[What you are asked to do]: Copy out each line of the listing that has the word "polygon" in it.

[Data provided]:

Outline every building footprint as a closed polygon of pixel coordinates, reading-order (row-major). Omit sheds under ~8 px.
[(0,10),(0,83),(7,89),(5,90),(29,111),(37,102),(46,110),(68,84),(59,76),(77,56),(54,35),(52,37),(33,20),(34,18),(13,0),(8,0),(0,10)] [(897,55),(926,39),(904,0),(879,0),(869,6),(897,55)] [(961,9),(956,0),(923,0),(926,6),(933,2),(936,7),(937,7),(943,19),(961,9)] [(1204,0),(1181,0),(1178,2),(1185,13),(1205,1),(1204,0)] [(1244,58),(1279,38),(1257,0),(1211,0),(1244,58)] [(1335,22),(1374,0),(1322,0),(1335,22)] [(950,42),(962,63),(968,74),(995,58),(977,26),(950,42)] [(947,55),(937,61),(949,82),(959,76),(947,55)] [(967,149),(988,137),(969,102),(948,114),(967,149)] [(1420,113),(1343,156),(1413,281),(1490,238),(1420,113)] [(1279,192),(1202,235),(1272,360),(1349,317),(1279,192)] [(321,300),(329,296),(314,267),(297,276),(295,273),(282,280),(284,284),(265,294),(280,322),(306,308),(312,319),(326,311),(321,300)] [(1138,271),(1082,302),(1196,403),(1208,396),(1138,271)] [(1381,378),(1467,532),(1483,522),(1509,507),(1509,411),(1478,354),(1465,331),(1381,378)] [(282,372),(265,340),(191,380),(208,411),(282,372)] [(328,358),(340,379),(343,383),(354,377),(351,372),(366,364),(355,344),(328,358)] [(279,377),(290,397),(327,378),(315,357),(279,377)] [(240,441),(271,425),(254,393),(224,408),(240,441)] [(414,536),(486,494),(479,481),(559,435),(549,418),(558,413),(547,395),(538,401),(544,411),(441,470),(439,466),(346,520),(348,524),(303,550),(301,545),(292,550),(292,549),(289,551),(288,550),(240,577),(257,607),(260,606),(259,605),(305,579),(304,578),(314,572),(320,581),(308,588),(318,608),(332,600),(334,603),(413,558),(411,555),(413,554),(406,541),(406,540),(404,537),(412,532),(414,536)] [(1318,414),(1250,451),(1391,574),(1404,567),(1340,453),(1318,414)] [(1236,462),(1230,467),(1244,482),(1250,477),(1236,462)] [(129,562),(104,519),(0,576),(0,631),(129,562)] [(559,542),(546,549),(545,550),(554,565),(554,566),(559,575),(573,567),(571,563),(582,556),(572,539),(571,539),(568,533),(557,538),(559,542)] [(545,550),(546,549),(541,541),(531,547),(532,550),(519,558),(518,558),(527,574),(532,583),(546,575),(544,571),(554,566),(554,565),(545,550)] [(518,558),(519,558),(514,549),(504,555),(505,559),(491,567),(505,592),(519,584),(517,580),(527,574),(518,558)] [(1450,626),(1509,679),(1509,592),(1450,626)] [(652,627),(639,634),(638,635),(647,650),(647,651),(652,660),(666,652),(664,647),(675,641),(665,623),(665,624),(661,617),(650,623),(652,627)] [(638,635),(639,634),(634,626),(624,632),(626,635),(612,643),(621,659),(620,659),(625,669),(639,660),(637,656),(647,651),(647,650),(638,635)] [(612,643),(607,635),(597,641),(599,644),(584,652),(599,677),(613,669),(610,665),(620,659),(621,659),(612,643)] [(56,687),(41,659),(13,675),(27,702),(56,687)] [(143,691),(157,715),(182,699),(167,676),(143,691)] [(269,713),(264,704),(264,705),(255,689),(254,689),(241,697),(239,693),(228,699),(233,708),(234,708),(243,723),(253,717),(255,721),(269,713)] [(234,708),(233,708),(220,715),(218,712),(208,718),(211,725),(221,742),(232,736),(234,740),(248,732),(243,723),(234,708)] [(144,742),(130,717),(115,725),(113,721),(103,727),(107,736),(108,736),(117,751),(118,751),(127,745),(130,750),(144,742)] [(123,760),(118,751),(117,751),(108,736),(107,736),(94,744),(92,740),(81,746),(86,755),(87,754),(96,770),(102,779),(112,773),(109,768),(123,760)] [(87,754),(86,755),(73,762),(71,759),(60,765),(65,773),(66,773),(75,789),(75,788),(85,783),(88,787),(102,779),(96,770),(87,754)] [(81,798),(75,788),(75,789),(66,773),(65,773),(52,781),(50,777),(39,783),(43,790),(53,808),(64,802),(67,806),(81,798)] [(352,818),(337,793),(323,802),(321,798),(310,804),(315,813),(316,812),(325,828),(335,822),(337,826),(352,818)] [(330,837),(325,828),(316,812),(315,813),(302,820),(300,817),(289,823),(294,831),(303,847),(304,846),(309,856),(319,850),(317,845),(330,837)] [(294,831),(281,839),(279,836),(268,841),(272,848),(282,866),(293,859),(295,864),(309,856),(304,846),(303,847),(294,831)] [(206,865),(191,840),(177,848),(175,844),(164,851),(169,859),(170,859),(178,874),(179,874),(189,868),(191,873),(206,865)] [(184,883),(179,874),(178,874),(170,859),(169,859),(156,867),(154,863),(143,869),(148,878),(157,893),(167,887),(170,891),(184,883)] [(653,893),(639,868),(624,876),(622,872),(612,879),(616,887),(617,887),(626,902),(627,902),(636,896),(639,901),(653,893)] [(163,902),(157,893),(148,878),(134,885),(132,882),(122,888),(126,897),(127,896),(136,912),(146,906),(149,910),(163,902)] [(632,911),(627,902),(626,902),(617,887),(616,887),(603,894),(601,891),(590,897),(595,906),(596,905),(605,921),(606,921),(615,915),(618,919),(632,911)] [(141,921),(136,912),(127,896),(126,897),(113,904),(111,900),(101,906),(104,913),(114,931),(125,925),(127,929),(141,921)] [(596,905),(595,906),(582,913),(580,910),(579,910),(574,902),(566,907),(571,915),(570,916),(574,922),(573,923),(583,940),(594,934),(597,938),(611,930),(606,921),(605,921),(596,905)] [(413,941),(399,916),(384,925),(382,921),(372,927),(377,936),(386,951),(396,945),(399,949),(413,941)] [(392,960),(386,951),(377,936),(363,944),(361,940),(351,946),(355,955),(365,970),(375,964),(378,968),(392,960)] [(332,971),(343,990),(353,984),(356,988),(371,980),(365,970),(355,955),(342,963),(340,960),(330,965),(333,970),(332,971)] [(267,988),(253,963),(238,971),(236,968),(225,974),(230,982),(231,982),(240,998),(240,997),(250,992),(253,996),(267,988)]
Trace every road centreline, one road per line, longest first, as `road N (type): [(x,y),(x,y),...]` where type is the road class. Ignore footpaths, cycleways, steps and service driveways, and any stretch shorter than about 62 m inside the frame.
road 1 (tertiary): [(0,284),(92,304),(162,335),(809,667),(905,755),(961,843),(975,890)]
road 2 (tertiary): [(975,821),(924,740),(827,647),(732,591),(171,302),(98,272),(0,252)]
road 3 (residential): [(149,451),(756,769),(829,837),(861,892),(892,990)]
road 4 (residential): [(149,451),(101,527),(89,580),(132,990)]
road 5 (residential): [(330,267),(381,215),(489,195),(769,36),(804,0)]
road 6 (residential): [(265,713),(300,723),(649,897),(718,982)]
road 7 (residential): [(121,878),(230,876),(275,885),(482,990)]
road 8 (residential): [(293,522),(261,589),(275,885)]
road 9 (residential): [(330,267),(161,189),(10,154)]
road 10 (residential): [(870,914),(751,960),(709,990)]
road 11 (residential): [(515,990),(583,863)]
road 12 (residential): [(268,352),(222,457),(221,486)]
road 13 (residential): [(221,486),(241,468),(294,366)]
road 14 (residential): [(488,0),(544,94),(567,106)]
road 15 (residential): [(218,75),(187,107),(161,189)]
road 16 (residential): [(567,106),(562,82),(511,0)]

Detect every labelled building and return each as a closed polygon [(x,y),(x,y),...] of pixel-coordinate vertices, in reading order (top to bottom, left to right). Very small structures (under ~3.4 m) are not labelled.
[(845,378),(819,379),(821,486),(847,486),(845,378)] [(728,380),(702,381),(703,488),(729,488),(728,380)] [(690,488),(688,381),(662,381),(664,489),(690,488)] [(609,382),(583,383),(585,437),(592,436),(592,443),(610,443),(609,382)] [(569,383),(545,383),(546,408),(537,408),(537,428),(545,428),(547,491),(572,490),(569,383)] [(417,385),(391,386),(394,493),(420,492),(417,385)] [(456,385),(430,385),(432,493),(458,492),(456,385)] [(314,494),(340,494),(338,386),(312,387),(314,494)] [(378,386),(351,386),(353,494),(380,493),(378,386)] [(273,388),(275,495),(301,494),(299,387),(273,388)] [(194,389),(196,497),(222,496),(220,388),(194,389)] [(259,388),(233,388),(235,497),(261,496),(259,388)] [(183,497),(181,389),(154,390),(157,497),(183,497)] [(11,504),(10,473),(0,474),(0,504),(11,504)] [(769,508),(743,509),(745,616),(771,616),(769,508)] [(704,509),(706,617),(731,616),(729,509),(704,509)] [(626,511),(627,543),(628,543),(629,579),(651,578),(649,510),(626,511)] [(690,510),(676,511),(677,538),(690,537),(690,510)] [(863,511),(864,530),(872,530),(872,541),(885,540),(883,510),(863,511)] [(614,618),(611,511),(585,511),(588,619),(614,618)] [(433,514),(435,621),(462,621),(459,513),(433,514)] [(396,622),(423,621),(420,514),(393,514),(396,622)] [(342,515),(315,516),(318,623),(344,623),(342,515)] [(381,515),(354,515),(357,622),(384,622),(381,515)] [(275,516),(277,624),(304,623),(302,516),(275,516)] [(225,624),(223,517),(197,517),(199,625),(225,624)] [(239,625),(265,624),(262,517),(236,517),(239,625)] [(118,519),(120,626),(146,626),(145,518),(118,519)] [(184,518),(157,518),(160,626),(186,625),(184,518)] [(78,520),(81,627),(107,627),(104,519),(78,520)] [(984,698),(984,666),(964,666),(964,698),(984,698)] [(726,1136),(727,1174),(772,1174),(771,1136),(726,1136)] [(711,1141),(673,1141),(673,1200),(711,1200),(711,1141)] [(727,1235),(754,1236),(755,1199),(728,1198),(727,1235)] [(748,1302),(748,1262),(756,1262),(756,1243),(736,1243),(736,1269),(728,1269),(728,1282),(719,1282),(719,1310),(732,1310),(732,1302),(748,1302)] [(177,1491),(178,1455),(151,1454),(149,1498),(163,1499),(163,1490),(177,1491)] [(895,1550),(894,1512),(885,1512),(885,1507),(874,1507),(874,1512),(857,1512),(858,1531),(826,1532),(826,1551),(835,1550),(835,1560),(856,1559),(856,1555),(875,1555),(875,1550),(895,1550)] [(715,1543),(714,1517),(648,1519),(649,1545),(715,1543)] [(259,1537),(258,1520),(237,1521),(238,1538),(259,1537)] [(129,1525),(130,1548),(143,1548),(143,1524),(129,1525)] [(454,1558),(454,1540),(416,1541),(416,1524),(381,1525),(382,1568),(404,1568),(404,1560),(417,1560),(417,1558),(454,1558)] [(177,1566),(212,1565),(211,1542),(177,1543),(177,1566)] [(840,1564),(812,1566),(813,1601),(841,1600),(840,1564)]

[Expected answer]:
Outline every building footprint as a closed polygon of pixel coordinates, reading-order (row-major). Omit sheds under ~8 px.
Detect every labelled building and return each as a closed polygon [(x,y),(x,y),...] of pixel-coordinate vertices, in reading order (top to bottom, left to right). Very small structures (under ~3.4 m) are not labelled.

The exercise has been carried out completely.